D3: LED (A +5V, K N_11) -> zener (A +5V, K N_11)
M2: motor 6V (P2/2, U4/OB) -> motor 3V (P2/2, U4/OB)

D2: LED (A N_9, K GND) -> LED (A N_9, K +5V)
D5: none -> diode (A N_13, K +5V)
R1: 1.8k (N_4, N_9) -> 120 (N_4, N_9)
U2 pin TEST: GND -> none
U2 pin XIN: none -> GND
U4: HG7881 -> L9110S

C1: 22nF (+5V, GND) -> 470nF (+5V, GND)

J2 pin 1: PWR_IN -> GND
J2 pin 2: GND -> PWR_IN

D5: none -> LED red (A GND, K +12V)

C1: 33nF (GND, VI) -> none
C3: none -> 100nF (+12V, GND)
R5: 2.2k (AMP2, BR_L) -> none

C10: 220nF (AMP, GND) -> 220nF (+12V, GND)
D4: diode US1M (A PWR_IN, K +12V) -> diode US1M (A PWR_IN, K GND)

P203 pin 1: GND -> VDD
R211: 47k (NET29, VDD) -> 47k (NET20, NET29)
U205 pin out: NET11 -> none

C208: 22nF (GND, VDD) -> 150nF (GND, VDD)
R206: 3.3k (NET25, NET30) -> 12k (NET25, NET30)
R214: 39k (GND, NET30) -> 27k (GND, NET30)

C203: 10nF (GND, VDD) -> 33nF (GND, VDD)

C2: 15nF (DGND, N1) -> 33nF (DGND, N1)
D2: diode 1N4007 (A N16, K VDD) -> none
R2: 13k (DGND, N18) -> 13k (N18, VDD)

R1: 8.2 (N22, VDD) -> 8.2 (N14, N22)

====================

Your answer must consist solely of the lines above between the line holding "M2: motor 6V" and the line holding "R206: 3.3k (NET25, NET30)", inclusive, copied exactly.

RESPONSE:
M2: motor 6V (P2/2, U4/OB) -> motor 3V (P2/2, U4/OB)

D2: LED (A N_9, K GND) -> LED (A N_9, K +5V)
D5: none -> diode (A N_13, K +5V)
R1: 1.8k (N_4, N_9) -> 120 (N_4, N_9)
U2 pin TEST: GND -> none
U2 pin XIN: none -> GND
U4: HG7881 -> L9110S

C1: 22nF (+5V, GND) -> 470nF (+5V, GND)

J2 pin 1: PWR_IN -> GND
J2 pin 2: GND -> PWR_IN

D5: none -> LED red (A GND, K +12V)

C1: 33nF (GND, VI) -> none
C3: none -> 100nF (+12V, GND)
R5: 2.2k (AMP2, BR_L) -> none

C10: 220nF (AMP, GND) -> 220nF (+12V, GND)
D4: diode US1M (A PWR_IN, K +12V) -> diode US1M (A PWR_IN, K GND)

P203 pin 1: GND -> VDD
R211: 47k (NET29, VDD) -> 47k (NET20, NET29)
U205 pin out: NET11 -> none

C208: 22nF (GND, VDD) -> 150nF (GND, VDD)
R206: 3.3k (NET25, NET30) -> 12k (NET25, NET30)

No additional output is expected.